◆ EXERCISE OBJECTIVE
In the records below, find the line containing "(268, 290) = (318, 431): brown trophy -> none" and the line containing "(479, 221) = (444, 213): purple"; please repeat exactly the lines from one to the other, both included, and nothing more.

◆ Scene images with change listings
--- START ---
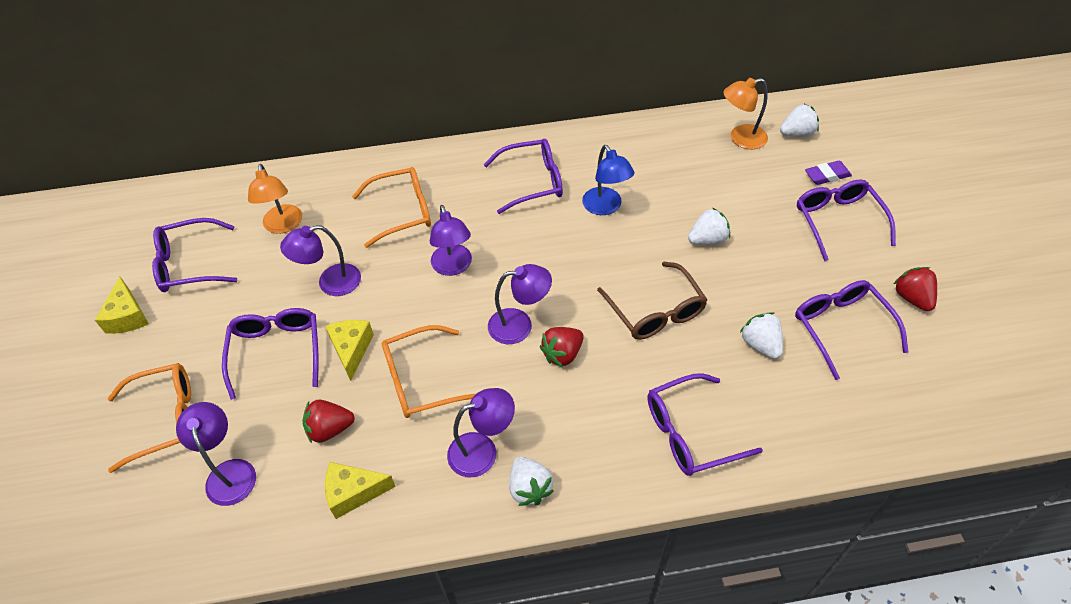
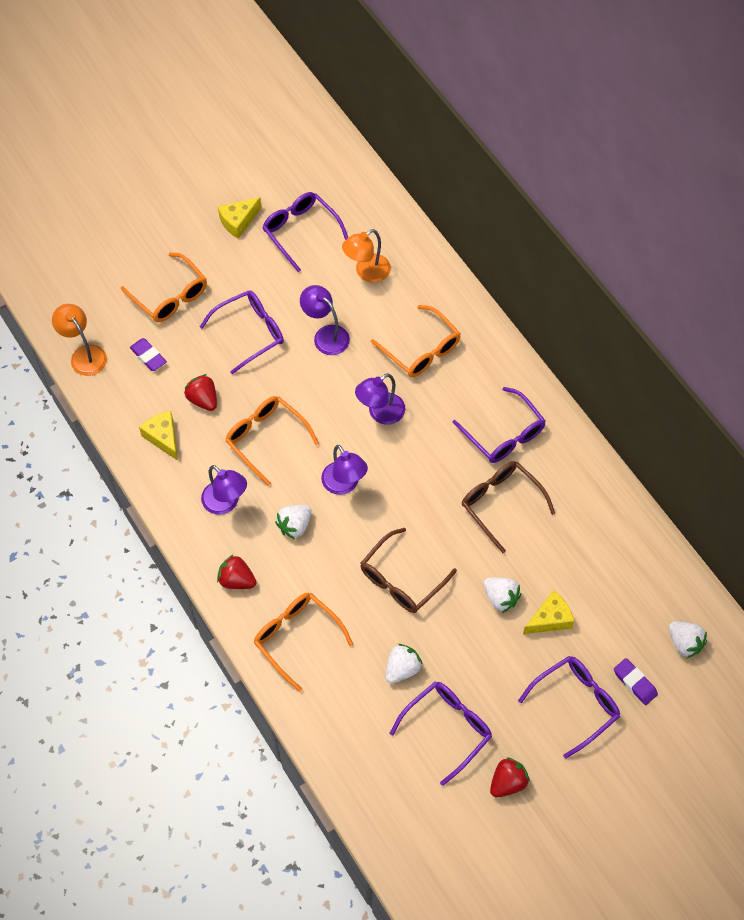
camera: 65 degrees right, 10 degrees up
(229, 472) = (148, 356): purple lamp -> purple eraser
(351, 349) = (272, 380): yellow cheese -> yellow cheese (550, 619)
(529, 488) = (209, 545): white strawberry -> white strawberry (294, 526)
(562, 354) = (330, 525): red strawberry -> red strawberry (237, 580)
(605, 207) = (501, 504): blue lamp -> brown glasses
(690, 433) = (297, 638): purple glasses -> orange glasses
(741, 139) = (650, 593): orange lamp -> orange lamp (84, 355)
--- END ---
--- START ---
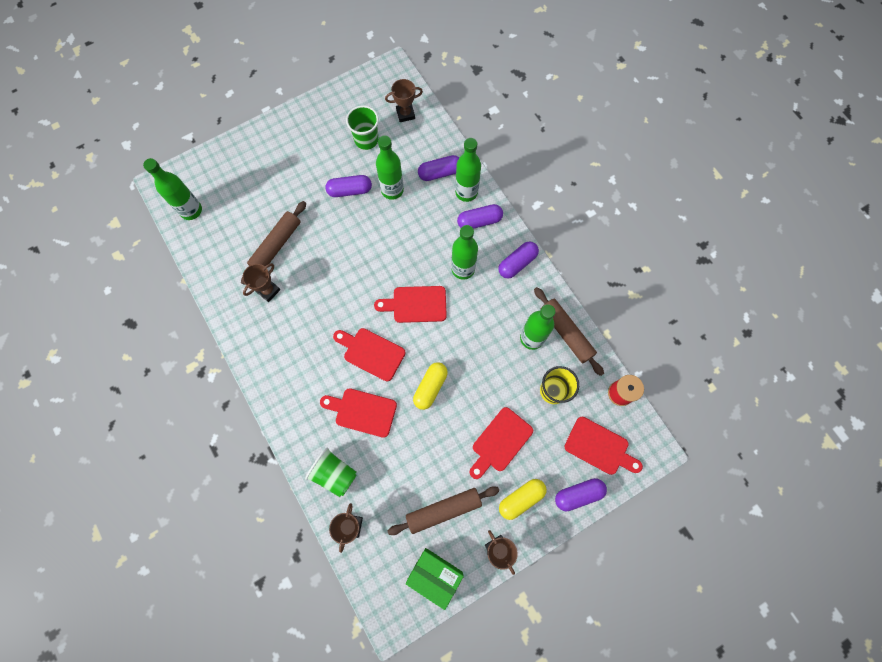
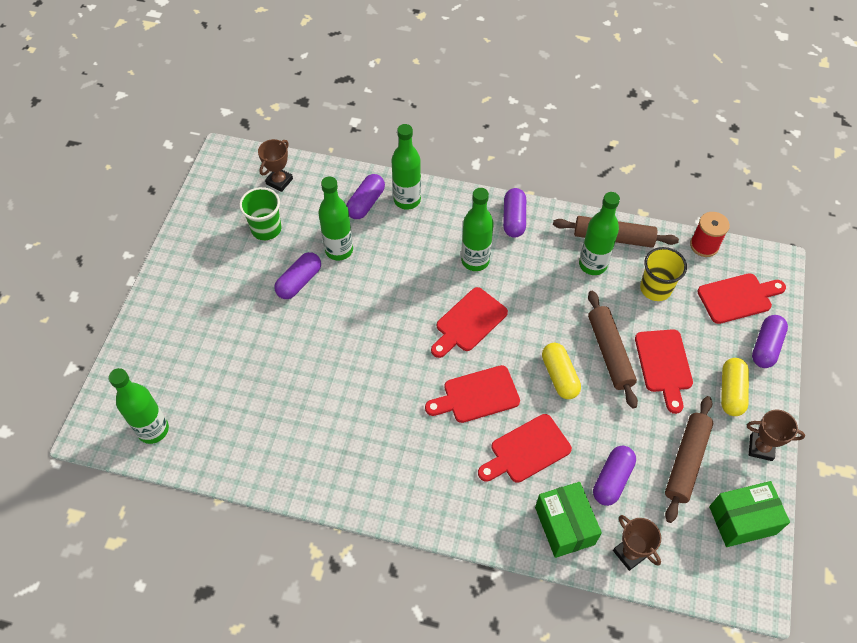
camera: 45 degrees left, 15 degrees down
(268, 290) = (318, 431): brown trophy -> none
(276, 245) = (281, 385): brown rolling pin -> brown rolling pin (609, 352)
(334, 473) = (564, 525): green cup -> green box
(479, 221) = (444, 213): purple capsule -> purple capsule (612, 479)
--- END ---
◆ YOUR SOLUTION
(268, 290) = (318, 431): brown trophy -> none
(276, 245) = (281, 385): brown rolling pin -> brown rolling pin (609, 352)
(334, 473) = (564, 525): green cup -> green box
(479, 221) = (444, 213): purple capsule -> purple capsule (612, 479)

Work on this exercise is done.